**Collected data:**
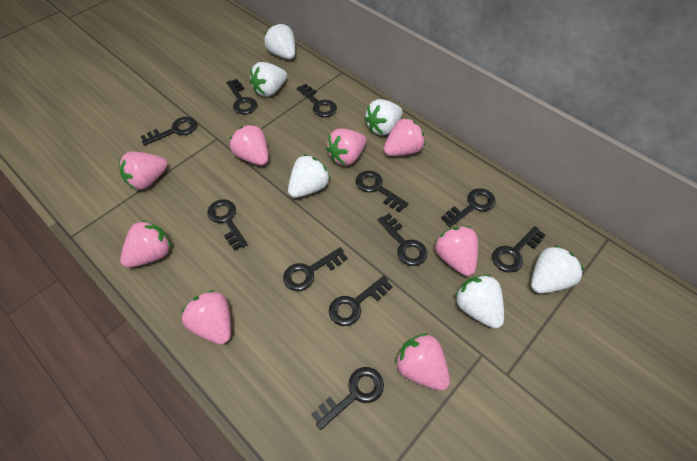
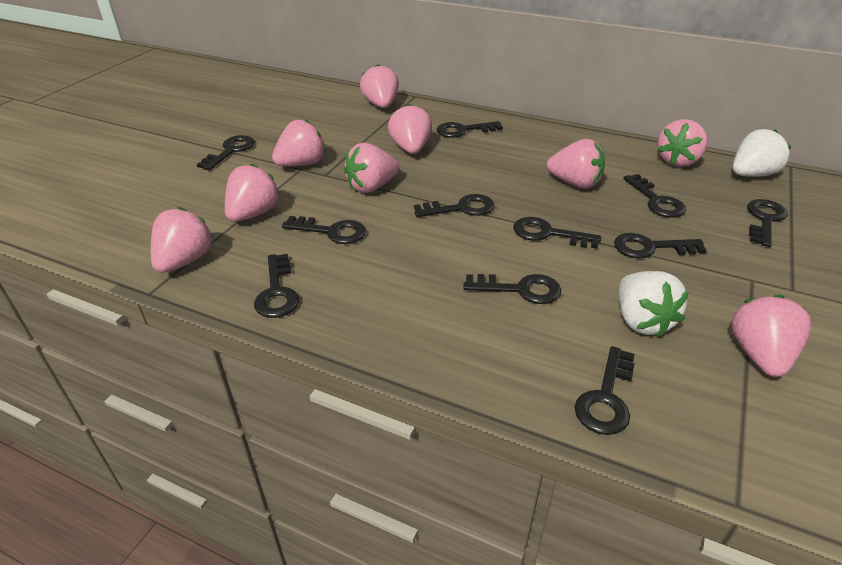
pink strawberry: 8 -> 9
white strawberry: 6 -> 2

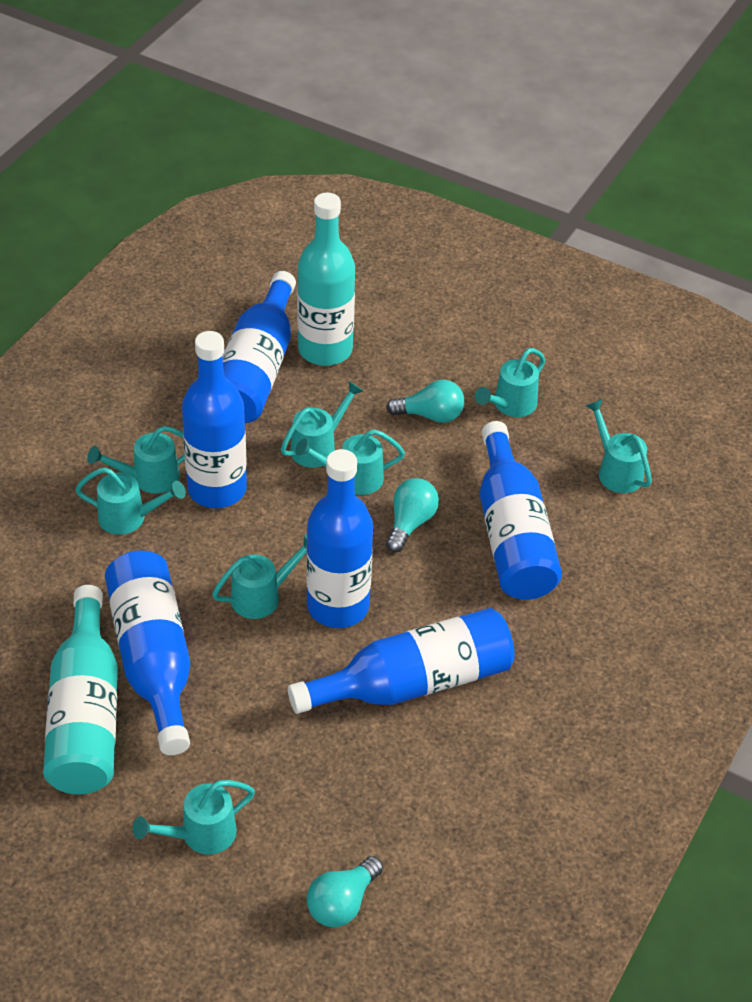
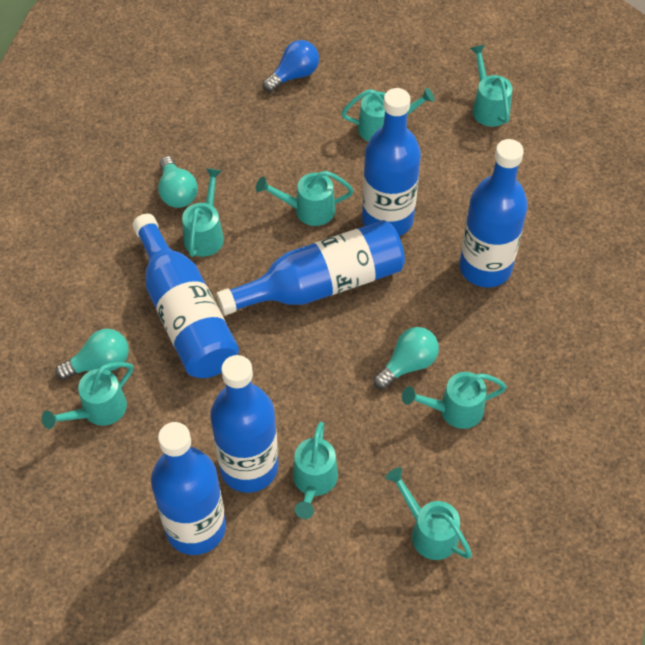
blue light bulb: 0 -> 1
turquoise bottle: 2 -> 0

**What is needed:** A single number is the answer: the count of lines above that include the string "strawberry".

**Answer to the problem:** 2